> **Exercise objective**: Filter out all lines without the word "Trommel" from the data below, please, and copy the rest.

> **The data**:
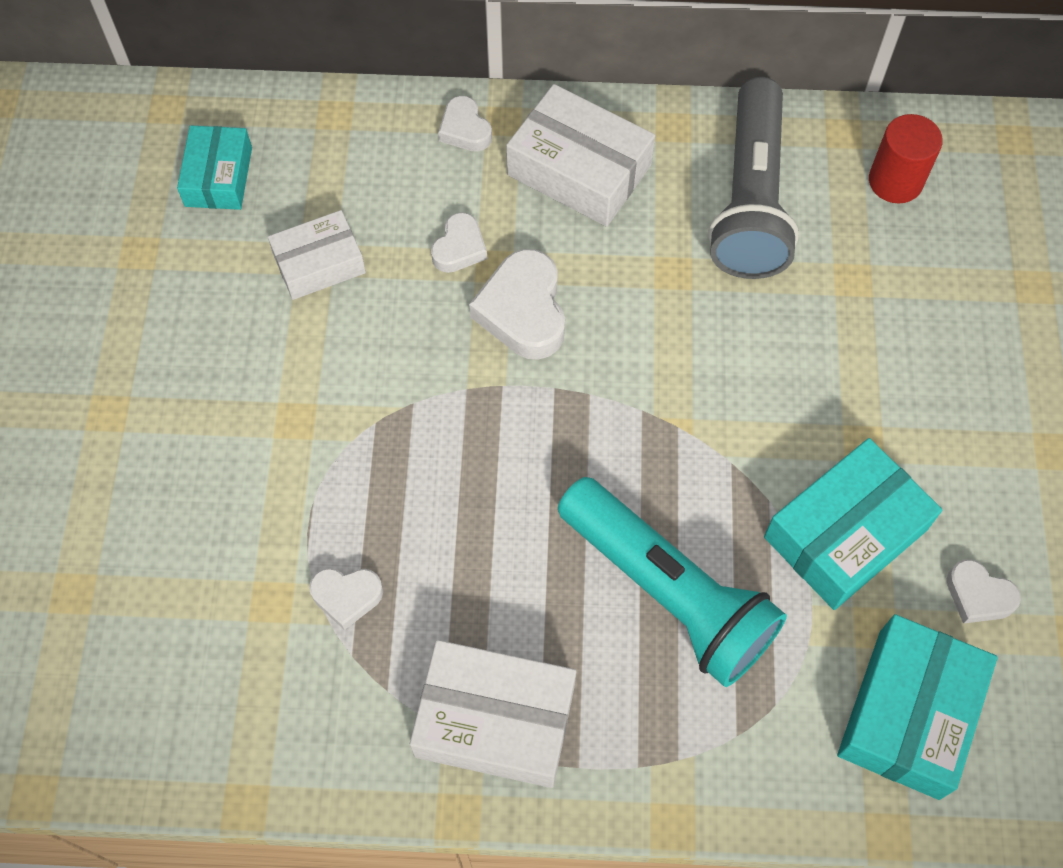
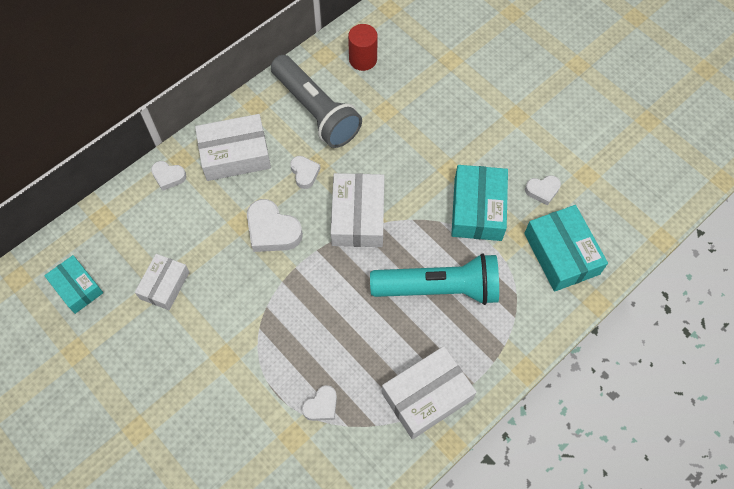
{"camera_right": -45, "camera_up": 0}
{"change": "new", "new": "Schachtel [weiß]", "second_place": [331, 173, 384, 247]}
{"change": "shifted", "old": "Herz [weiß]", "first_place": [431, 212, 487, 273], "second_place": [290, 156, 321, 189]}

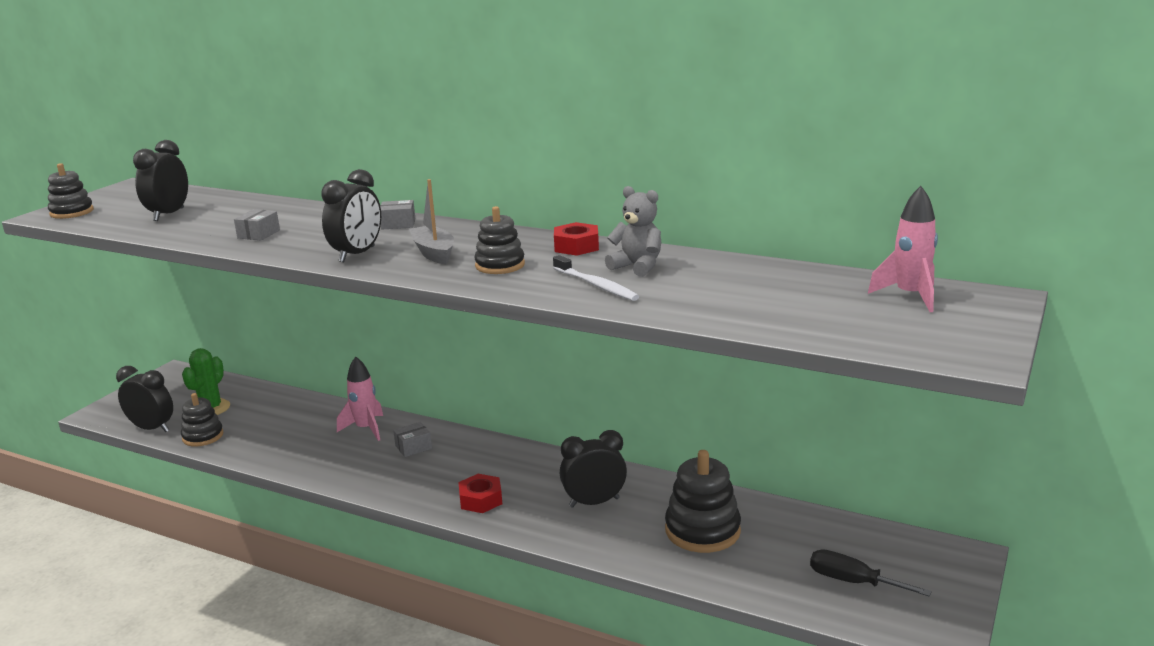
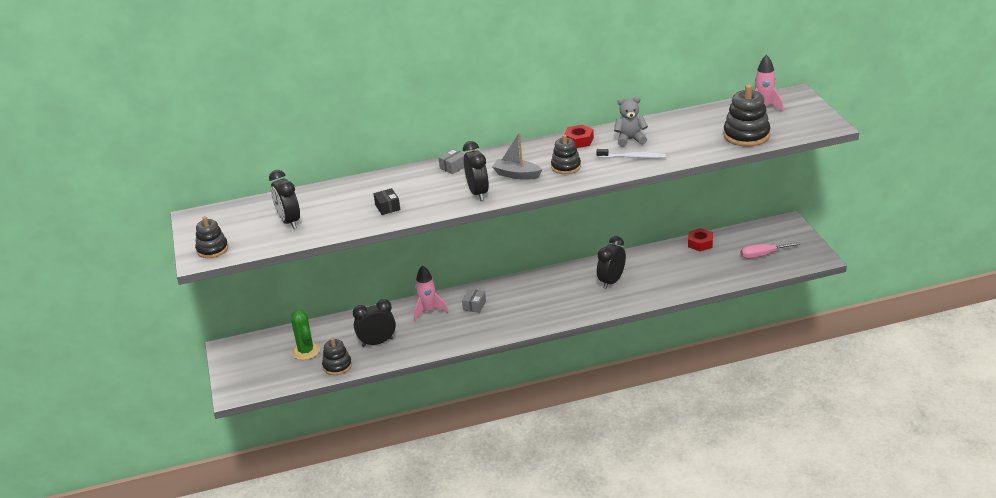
{"camera_right": -40, "camera_up": 10}
{"change": "shifted", "old": "Wecker [schwarz]", "first_place": [116, 366, 173, 432], "second_place": [353, 299, 396, 347]}
{"change": "shifted", "old": "Sechskantmutter [rot]", "first_place": [458, 474, 502, 513], "second_place": [688, 228, 713, 251]}
{"change": "shifted", "old": "Stapelspielzeug [schwarz]", "first_place": [665, 450, 741, 553], "second_place": [724, 84, 770, 147]}
{"change": "repainted", "old": "Schachtel [grau]", "new": "Schachtel [schwarz]", "first_place": [234, 209, 280, 240], "second_place": [373, 188, 400, 215]}
{"change": "repainted", "old": "Schraubenzieher [schwarz]", "new": "Schraubenzieher [rosa]", "first_place": [810, 549, 932, 597], "second_place": [741, 242, 801, 259]}

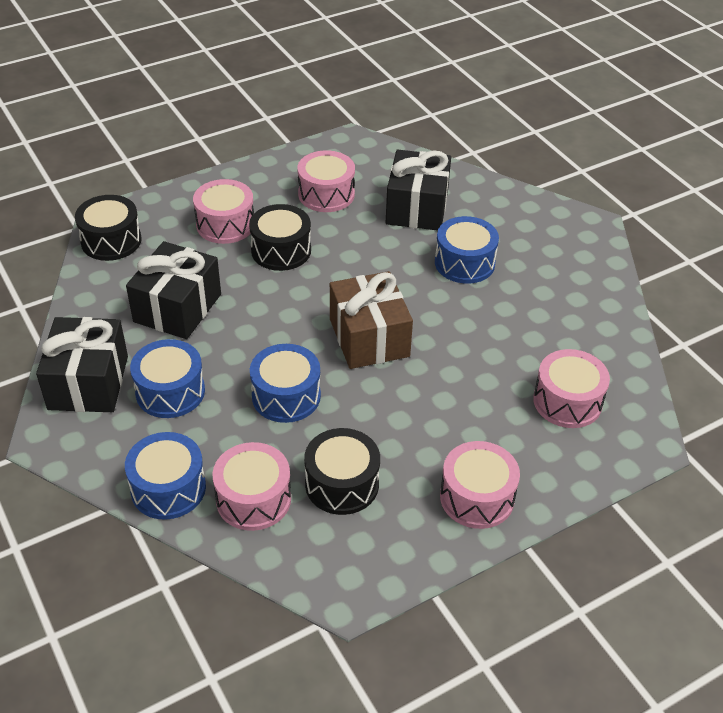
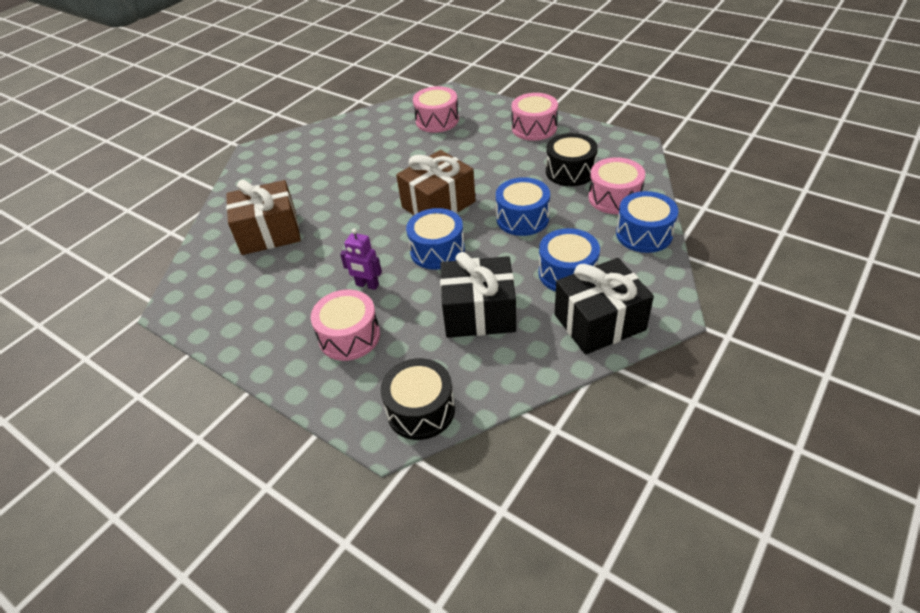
{"camera_right": -110, "camera_up": 0}
{"change": "gone", "old": "Trommel [rosa]", "first_place": [298, 150, 355, 212]}
{"change": "shifted", "old": "Trommel [blau]", "first_place": [435, 216, 499, 284], "second_place": [406, 208, 465, 270]}
{"change": "swapped", "old": "Trommel [schwarz]", "new": "Roboter [lila]", "first_place": [249, 204, 311, 271], "second_place": [340, 228, 382, 290]}
{"change": "repainted", "old": "Geschenk [schwarz]", "new": "Geschenk [braun]", "first_place": [386, 150, 451, 231], "second_place": [226, 180, 301, 255]}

> **Exercise response**:
{"change": "gone", "old": "Trommel [rosa]", "first_place": [298, 150, 355, 212]}
{"change": "shifted", "old": "Trommel [blau]", "first_place": [435, 216, 499, 284], "second_place": [406, 208, 465, 270]}
{"change": "swapped", "old": "Trommel [schwarz]", "new": "Roboter [lila]", "first_place": [249, 204, 311, 271], "second_place": [340, 228, 382, 290]}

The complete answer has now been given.